RECORDS SUPPLIED section start
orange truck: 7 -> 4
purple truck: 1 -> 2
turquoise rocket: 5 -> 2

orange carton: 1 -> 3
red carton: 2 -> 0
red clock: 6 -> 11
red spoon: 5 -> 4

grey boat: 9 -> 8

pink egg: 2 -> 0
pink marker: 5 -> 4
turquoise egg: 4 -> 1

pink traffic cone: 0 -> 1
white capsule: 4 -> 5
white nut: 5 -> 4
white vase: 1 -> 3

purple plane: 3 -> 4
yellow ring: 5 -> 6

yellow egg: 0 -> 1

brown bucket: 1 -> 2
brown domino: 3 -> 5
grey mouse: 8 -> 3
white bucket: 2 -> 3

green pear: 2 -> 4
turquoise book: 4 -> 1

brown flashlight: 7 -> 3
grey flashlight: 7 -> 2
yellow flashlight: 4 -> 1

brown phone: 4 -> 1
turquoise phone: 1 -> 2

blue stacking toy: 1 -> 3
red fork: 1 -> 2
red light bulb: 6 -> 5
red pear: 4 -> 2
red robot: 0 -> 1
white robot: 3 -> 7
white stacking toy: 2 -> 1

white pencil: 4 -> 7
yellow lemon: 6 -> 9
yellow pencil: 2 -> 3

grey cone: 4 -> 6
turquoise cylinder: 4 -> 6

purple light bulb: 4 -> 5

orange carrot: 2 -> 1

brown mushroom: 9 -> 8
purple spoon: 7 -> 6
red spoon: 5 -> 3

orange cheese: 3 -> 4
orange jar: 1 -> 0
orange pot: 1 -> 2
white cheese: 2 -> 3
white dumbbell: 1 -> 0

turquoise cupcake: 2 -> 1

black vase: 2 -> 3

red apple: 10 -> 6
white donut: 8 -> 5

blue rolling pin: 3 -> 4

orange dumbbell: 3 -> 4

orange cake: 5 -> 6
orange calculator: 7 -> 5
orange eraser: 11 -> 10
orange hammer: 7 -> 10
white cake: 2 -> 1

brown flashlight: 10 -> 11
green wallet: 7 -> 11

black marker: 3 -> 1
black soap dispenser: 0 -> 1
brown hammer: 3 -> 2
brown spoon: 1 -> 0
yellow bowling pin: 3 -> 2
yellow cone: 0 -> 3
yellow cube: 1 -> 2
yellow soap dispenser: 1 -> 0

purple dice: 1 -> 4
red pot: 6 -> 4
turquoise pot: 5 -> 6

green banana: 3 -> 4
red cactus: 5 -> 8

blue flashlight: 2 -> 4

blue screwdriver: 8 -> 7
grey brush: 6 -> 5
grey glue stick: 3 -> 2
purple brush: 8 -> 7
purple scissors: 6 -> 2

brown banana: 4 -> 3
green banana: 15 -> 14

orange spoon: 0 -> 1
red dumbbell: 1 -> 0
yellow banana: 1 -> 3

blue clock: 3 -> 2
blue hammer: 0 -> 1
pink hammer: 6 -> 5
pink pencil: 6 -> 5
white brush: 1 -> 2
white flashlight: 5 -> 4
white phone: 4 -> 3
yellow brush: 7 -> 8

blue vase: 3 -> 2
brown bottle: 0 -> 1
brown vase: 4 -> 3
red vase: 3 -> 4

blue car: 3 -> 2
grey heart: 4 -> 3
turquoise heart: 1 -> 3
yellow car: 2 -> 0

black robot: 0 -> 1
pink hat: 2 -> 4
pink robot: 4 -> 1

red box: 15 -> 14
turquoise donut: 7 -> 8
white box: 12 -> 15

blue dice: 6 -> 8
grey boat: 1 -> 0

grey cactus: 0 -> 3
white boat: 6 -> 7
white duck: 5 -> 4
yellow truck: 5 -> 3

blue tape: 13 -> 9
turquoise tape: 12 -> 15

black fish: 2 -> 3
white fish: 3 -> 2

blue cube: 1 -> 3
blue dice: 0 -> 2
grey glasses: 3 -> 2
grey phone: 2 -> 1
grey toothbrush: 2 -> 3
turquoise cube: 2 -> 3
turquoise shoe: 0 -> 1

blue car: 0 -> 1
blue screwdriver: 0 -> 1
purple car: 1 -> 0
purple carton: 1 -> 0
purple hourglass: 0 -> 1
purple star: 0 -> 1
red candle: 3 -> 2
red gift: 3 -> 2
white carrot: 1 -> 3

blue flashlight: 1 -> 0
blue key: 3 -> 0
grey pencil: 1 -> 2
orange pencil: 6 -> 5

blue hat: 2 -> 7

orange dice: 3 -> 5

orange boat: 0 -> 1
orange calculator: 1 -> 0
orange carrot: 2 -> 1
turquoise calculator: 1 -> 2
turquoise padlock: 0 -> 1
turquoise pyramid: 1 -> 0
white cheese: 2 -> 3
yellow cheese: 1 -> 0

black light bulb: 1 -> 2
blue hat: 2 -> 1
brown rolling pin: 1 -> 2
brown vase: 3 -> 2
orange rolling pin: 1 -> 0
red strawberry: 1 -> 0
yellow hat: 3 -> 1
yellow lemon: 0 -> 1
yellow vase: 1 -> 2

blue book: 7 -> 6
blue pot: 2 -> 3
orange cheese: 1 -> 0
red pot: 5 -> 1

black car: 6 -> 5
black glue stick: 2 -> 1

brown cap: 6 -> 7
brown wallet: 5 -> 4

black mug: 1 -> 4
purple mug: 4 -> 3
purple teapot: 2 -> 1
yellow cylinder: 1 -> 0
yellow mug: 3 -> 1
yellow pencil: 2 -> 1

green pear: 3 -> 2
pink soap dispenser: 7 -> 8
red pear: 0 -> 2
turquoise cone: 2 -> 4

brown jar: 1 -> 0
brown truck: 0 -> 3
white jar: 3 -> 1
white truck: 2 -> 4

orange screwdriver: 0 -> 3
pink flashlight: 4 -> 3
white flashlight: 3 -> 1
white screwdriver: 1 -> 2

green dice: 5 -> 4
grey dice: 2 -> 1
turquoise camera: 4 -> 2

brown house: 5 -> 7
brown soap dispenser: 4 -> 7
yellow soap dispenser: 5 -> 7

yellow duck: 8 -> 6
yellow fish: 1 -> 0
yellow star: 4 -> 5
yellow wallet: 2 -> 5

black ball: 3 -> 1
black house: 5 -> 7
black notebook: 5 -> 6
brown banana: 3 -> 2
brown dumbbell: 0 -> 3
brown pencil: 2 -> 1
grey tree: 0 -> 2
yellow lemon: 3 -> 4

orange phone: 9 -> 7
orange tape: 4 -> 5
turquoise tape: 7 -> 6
RECORDS SUPPLIED section end
| EXERCISE DESCRIPTION |
Give back the records above exactly, limited to the lines between the one holding "red clock: 6 -> 11" and the one holding "brown banana: 4 -> 3", inclusive.

| YOUR RESPONSE |
red clock: 6 -> 11
red spoon: 5 -> 4

grey boat: 9 -> 8

pink egg: 2 -> 0
pink marker: 5 -> 4
turquoise egg: 4 -> 1

pink traffic cone: 0 -> 1
white capsule: 4 -> 5
white nut: 5 -> 4
white vase: 1 -> 3

purple plane: 3 -> 4
yellow ring: 5 -> 6

yellow egg: 0 -> 1

brown bucket: 1 -> 2
brown domino: 3 -> 5
grey mouse: 8 -> 3
white bucket: 2 -> 3

green pear: 2 -> 4
turquoise book: 4 -> 1

brown flashlight: 7 -> 3
grey flashlight: 7 -> 2
yellow flashlight: 4 -> 1

brown phone: 4 -> 1
turquoise phone: 1 -> 2

blue stacking toy: 1 -> 3
red fork: 1 -> 2
red light bulb: 6 -> 5
red pear: 4 -> 2
red robot: 0 -> 1
white robot: 3 -> 7
white stacking toy: 2 -> 1

white pencil: 4 -> 7
yellow lemon: 6 -> 9
yellow pencil: 2 -> 3

grey cone: 4 -> 6
turquoise cylinder: 4 -> 6

purple light bulb: 4 -> 5

orange carrot: 2 -> 1

brown mushroom: 9 -> 8
purple spoon: 7 -> 6
red spoon: 5 -> 3

orange cheese: 3 -> 4
orange jar: 1 -> 0
orange pot: 1 -> 2
white cheese: 2 -> 3
white dumbbell: 1 -> 0

turquoise cupcake: 2 -> 1

black vase: 2 -> 3

red apple: 10 -> 6
white donut: 8 -> 5

blue rolling pin: 3 -> 4

orange dumbbell: 3 -> 4

orange cake: 5 -> 6
orange calculator: 7 -> 5
orange eraser: 11 -> 10
orange hammer: 7 -> 10
white cake: 2 -> 1

brown flashlight: 10 -> 11
green wallet: 7 -> 11

black marker: 3 -> 1
black soap dispenser: 0 -> 1
brown hammer: 3 -> 2
brown spoon: 1 -> 0
yellow bowling pin: 3 -> 2
yellow cone: 0 -> 3
yellow cube: 1 -> 2
yellow soap dispenser: 1 -> 0

purple dice: 1 -> 4
red pot: 6 -> 4
turquoise pot: 5 -> 6

green banana: 3 -> 4
red cactus: 5 -> 8

blue flashlight: 2 -> 4

blue screwdriver: 8 -> 7
grey brush: 6 -> 5
grey glue stick: 3 -> 2
purple brush: 8 -> 7
purple scissors: 6 -> 2

brown banana: 4 -> 3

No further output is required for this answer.